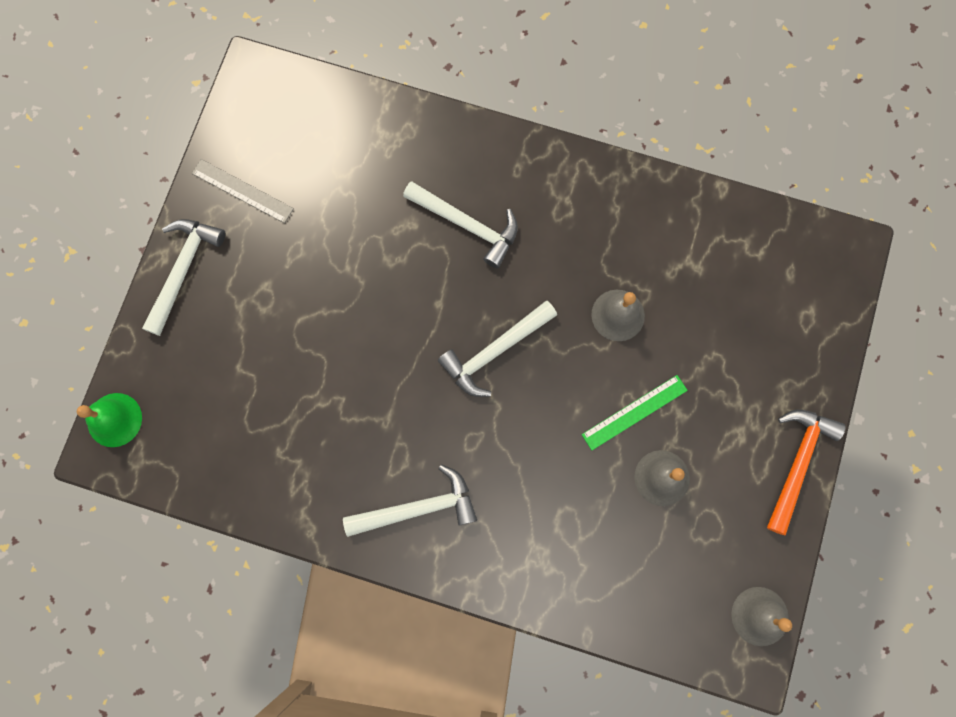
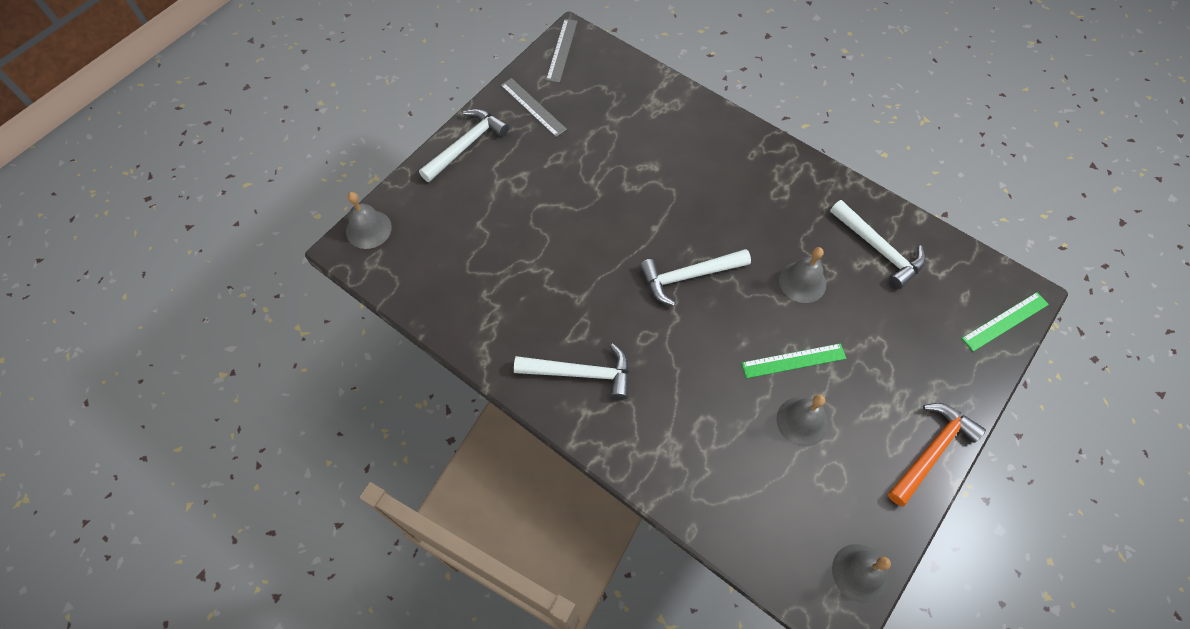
camera: 20 degrees right, 15 degrees down
(114, 419) = (368, 229): green bell -> grey bell
(247, 98) = (562, 50): none -> grey ruler
(467, 225) = (698, 180): white hammer -> white hammer (878, 249)
(837, 288) = (1005, 321): none -> green ruler

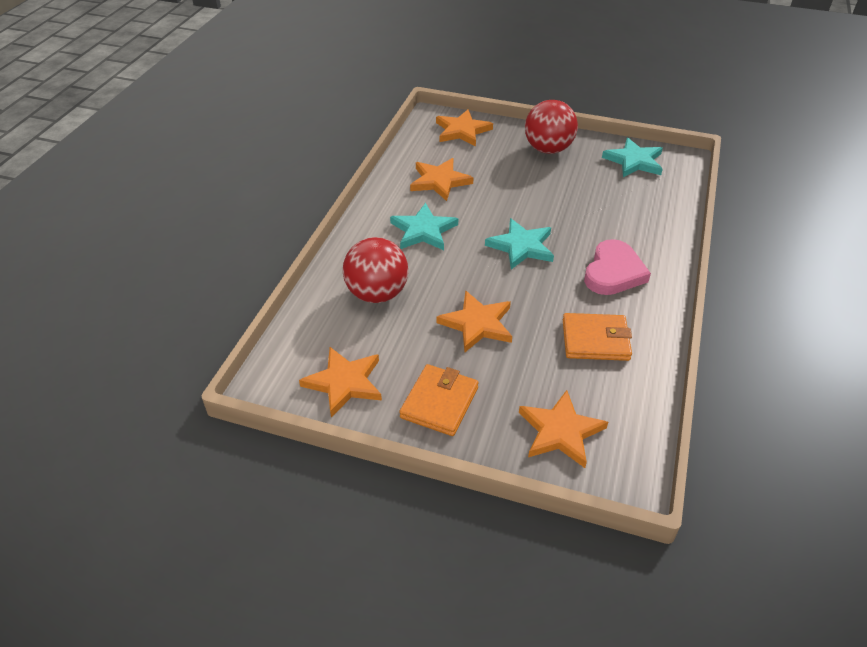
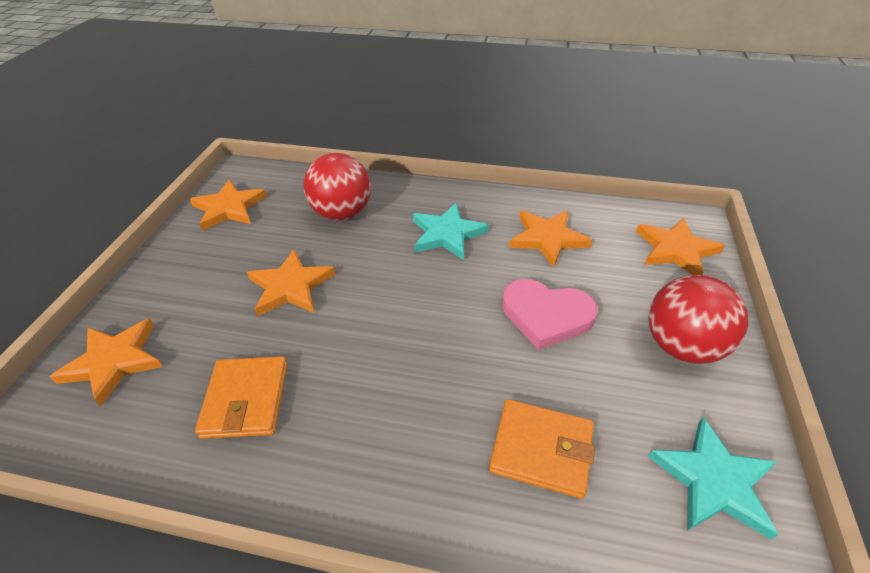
camera: 85 degrees right, 0 degrees up
(439, 402) = (187, 266): orange wallet -> orange wallet (541, 450)
(521, 246) = (429, 320): turquoise star -> none
(613, 272) = (382, 428): pink heart -> pink heart (546, 315)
########################################
Exercise: I would like the data copied exactly as it stands, with no pictures included.

Written reply:
camera: 20 degrees right, 15 degrees down
(114, 419) = (368, 229): green bell -> grey bell
(247, 98) = (562, 50): none -> grey ruler
(467, 225) = (698, 180): white hammer -> white hammer (878, 249)
(837, 288) = (1005, 321): none -> green ruler

camera: 85 degrees right, 0 degrees up
(439, 402) = (187, 266): orange wallet -> orange wallet (541, 450)
(521, 246) = (429, 320): turquoise star -> none
(613, 272) = (382, 428): pink heart -> pink heart (546, 315)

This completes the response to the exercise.